Data records:
"""
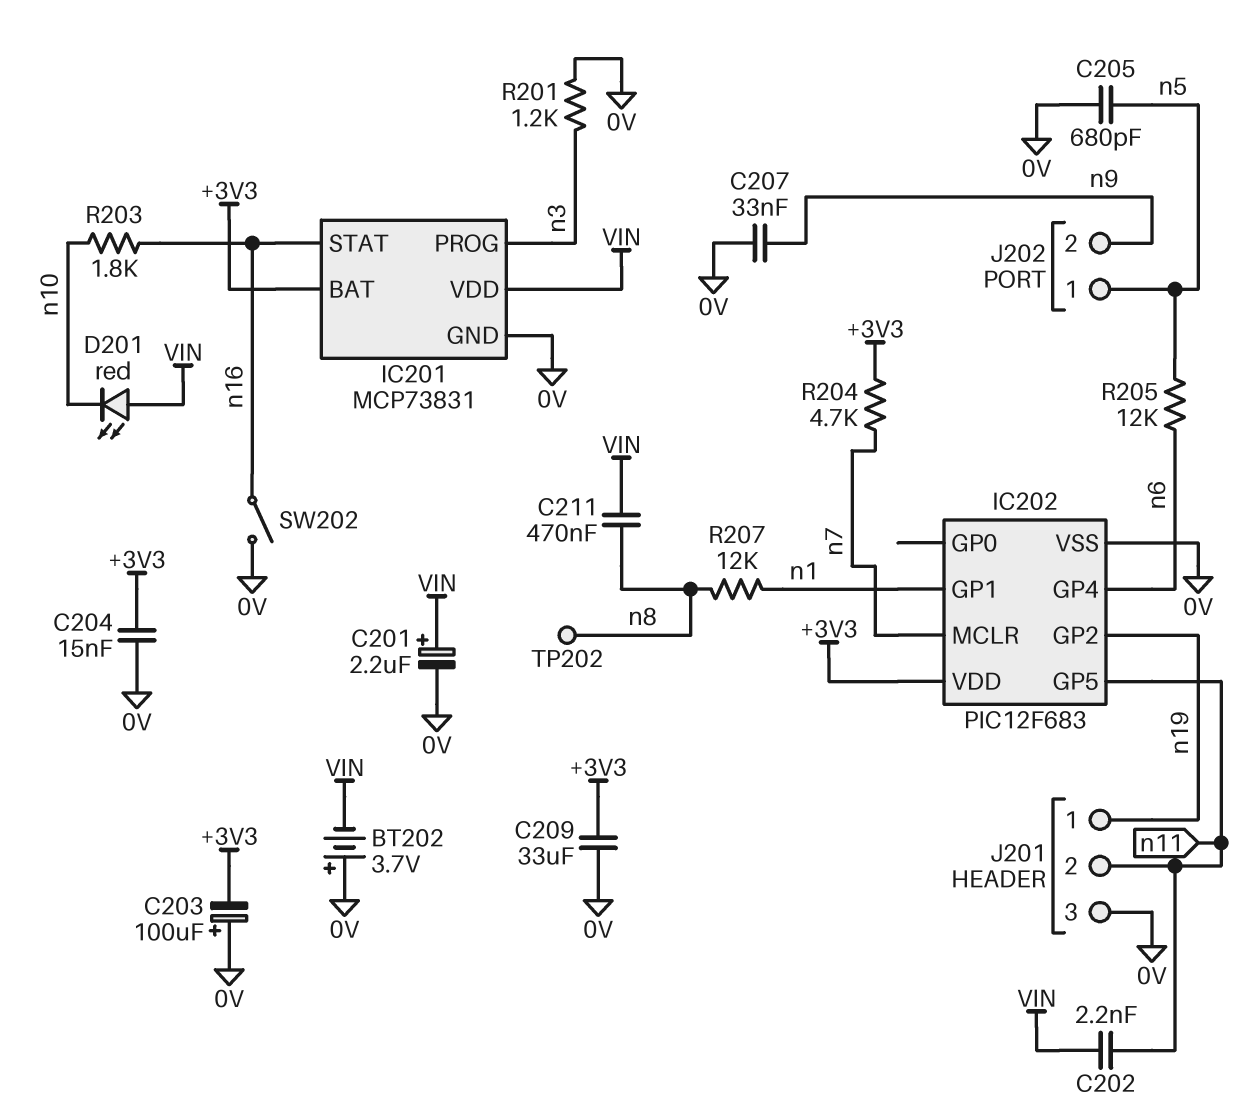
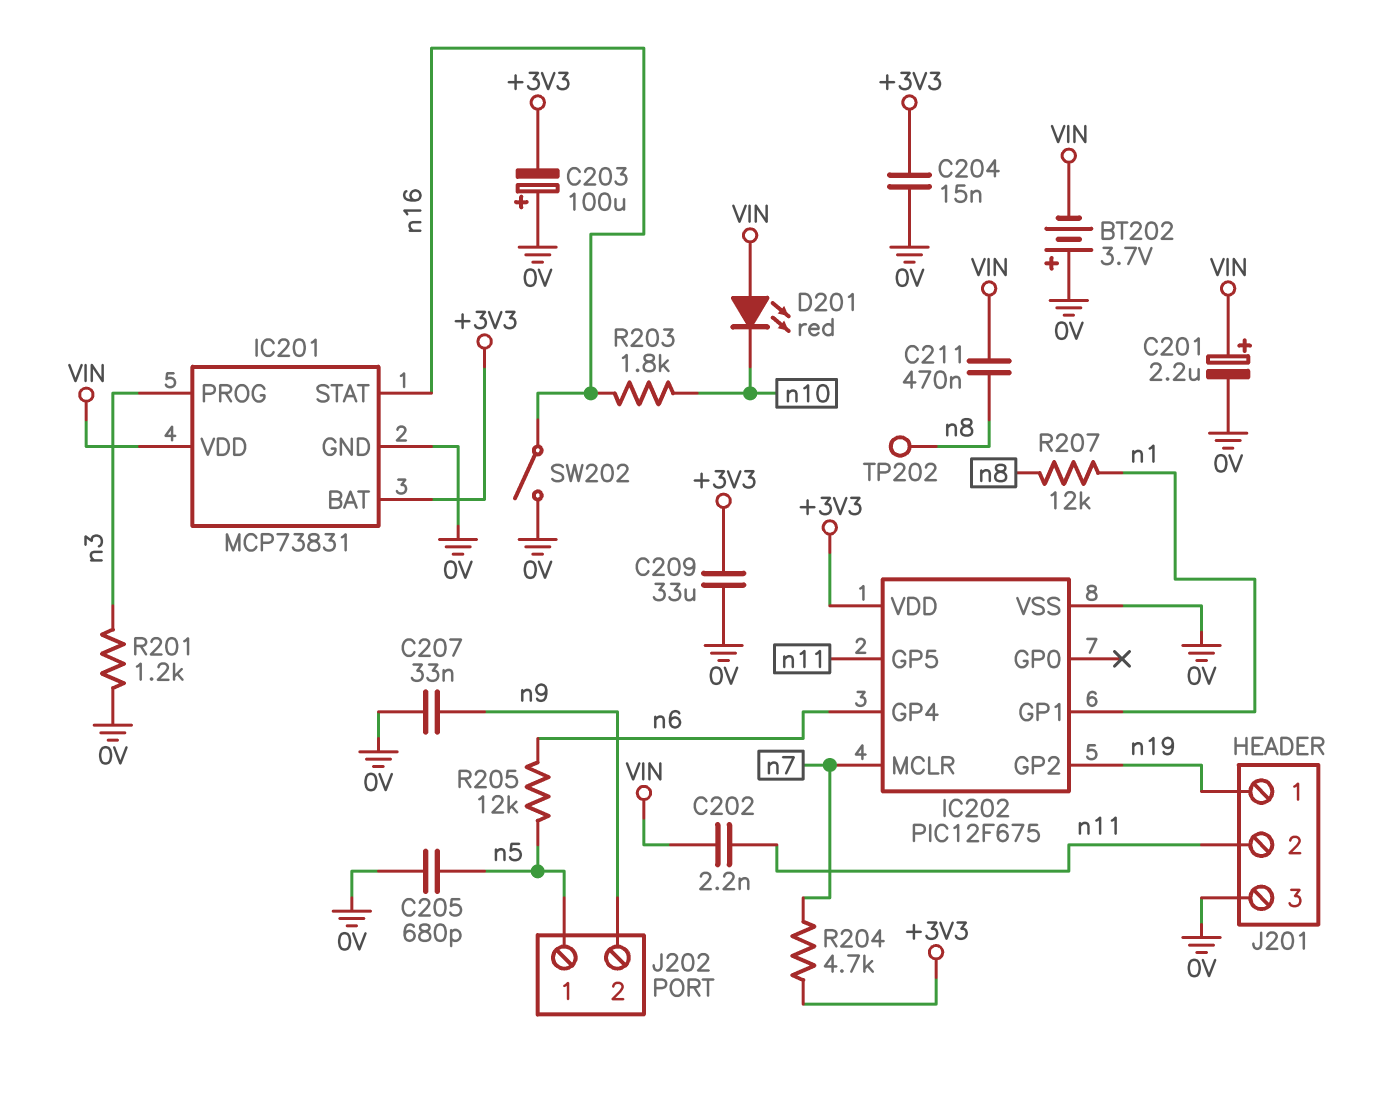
IC202: PIC12F683 -> PIC12F675

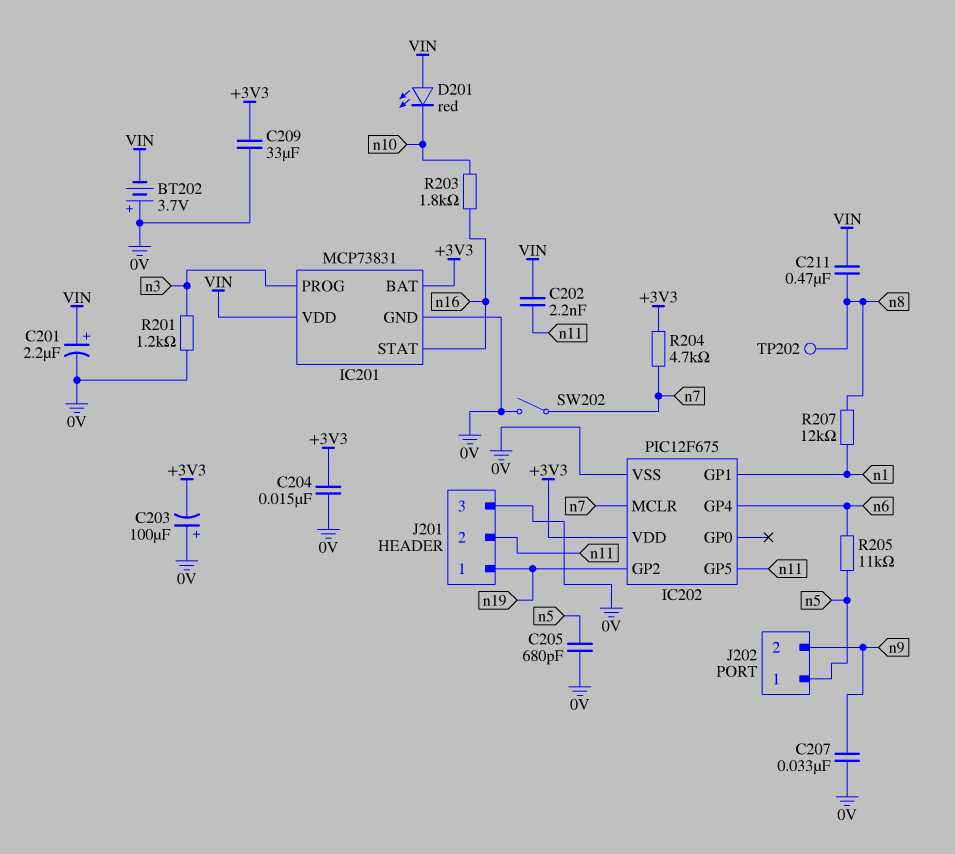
R205: 12k (n5, n6) -> 11k (n5, n6)
SW202: switch (0V, n16) -> switch (0V, n7)

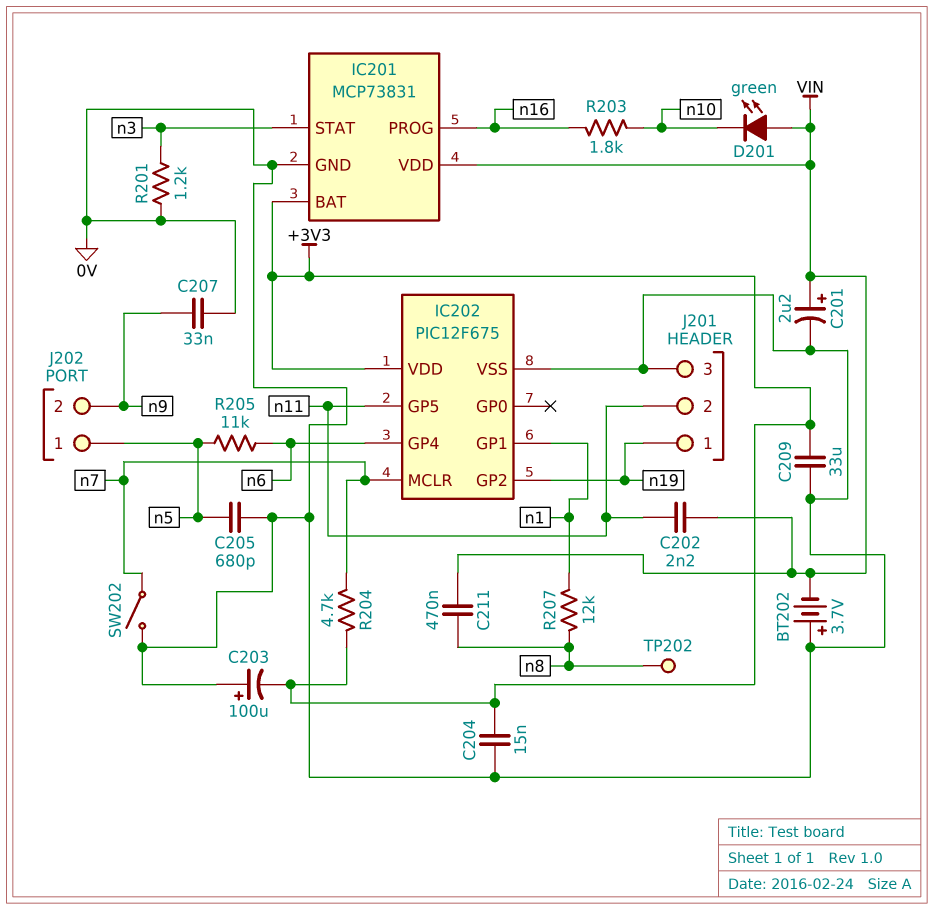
D201: LED red (A VIN, K n10) -> LED green (A VIN, K n10)
IC201 pin PROG: n3 -> n16
IC201 pin STAT: n16 -> n3

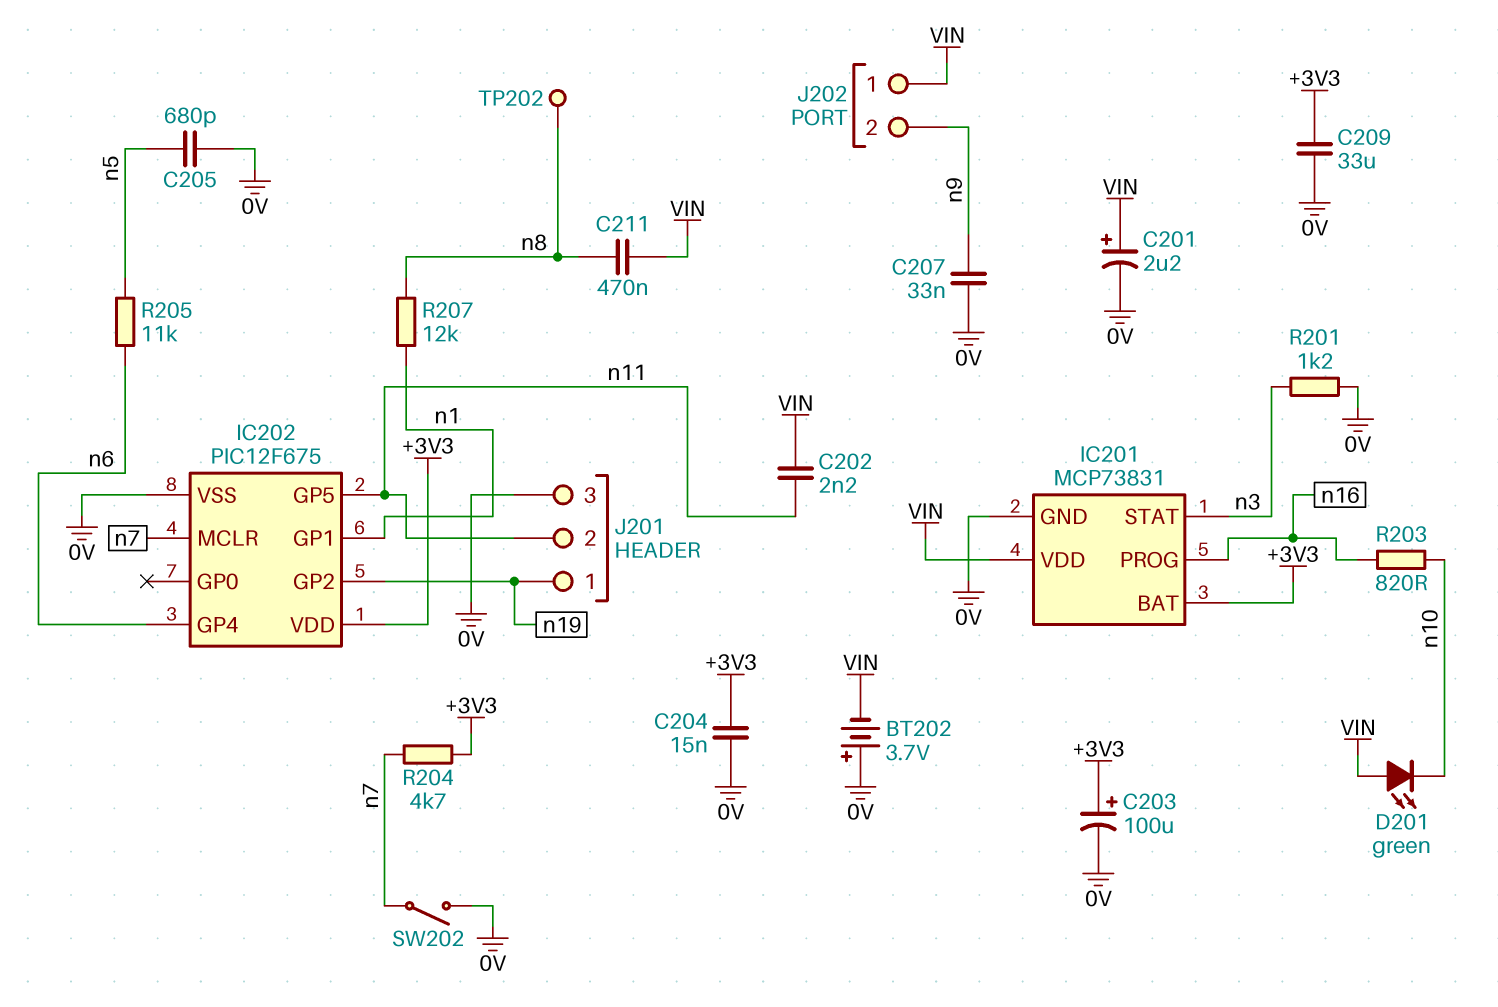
C203: 100uF (plus 0V, minus +3V3) -> 100uF (plus +3V3, minus 0V)
J202 pin 1: n5 -> VIN
R203: 1.8k (n10, n16) -> 820 (n10, n16)

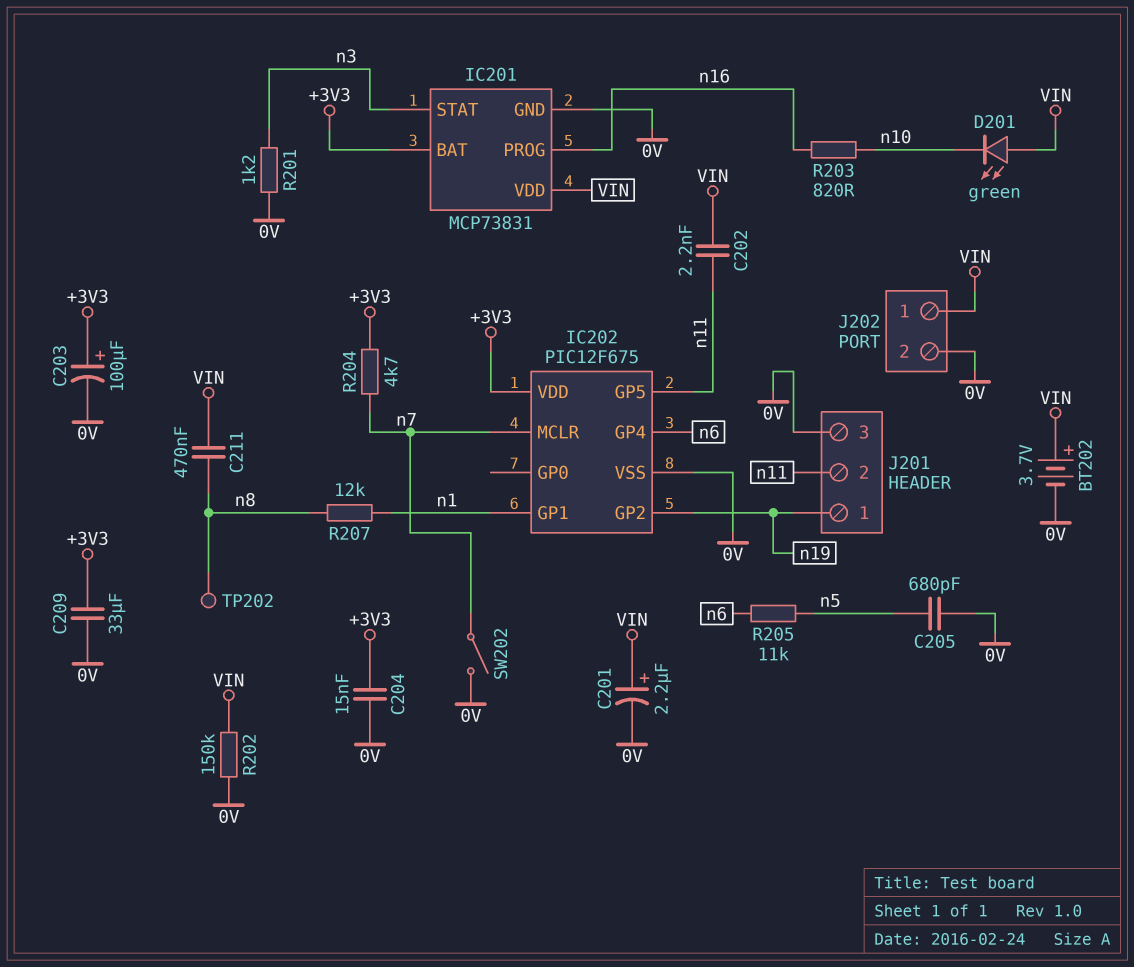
BT202: 3.7V (plus 0V, minus VIN) -> 3.7V (plus VIN, minus 0V)
C207: 33nF (0V, n9) -> none
J202 pin 2: n9 -> 0V
R202: none -> 150k (0V, VIN)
"""
Your objective:
Please give, as a single number with nothing added, the count of lines in the records that contain the word "none".

Problem solution:
2